= Beginning of Section =
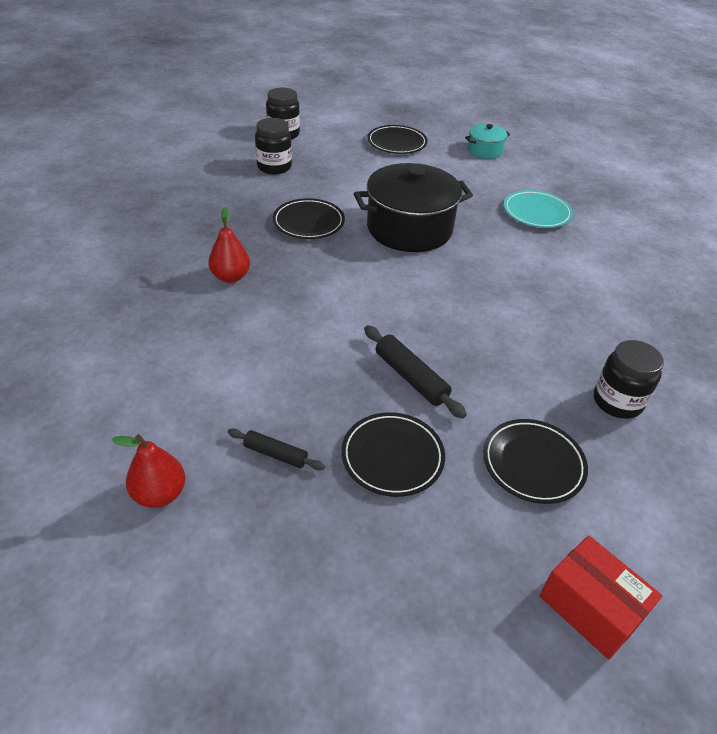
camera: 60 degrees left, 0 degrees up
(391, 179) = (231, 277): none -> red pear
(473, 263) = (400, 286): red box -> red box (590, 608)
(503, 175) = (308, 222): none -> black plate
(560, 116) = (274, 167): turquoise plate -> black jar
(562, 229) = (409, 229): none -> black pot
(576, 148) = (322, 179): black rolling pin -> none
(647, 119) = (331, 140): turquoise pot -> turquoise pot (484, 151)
= End of Section =
= Beginning of Section =
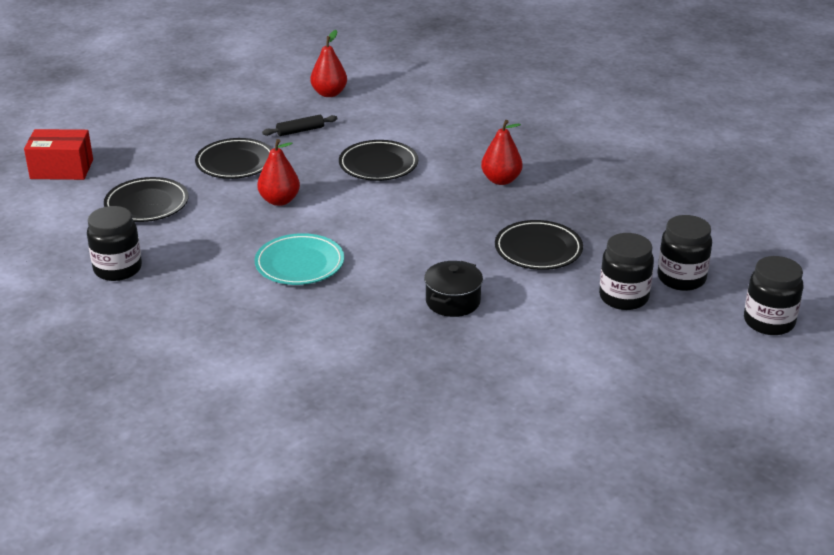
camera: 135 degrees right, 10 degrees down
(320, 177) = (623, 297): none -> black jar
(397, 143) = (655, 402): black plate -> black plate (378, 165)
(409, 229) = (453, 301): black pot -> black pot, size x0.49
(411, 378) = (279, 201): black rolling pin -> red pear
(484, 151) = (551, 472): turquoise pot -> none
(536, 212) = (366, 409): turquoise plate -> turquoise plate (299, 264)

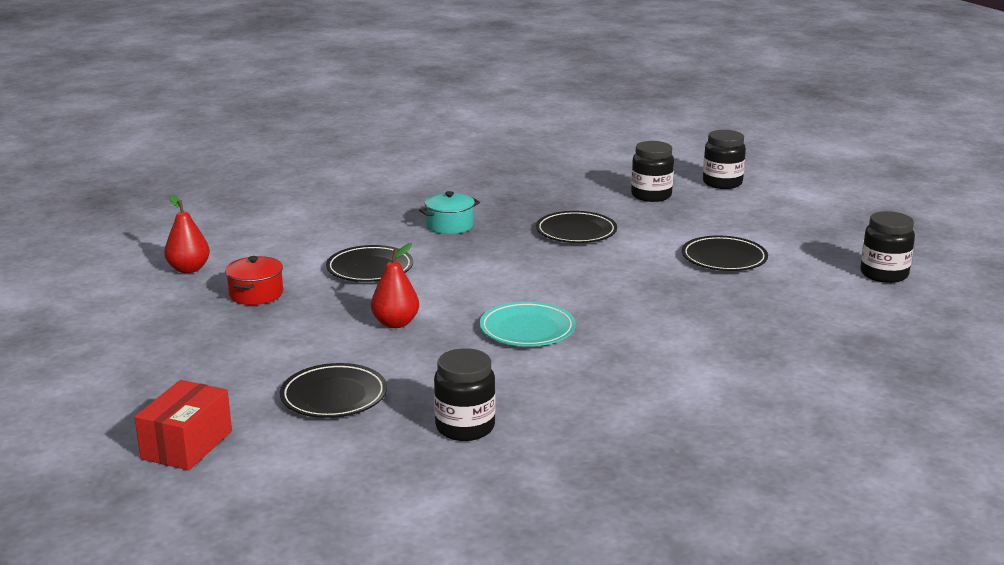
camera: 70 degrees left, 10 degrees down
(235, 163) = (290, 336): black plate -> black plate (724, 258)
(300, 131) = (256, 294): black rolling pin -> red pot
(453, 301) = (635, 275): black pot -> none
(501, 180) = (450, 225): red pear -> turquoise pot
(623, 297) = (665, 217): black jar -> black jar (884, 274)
= End of Section =
PROBLEM
Please output the lines above beginning at the line with "(320, 177) = (623, 297): none -> black jar" and ending after the line with "(623, 297) = (665, 217): black", precisely as written and with no pictures.

RESULT
(320, 177) = (623, 297): none -> black jar
(397, 143) = (655, 402): black plate -> black plate (378, 165)
(409, 229) = (453, 301): black pot -> black pot, size x0.49
(411, 378) = (279, 201): black rolling pin -> red pear
(484, 151) = (551, 472): turquoise pot -> none
(536, 212) = (366, 409): turquoise plate -> turquoise plate (299, 264)

camera: 70 degrees left, 10 degrees down
(235, 163) = (290, 336): black plate -> black plate (724, 258)
(300, 131) = (256, 294): black rolling pin -> red pot
(453, 301) = (635, 275): black pot -> none
(501, 180) = (450, 225): red pear -> turquoise pot
(623, 297) = (665, 217): black jar -> black jar (884, 274)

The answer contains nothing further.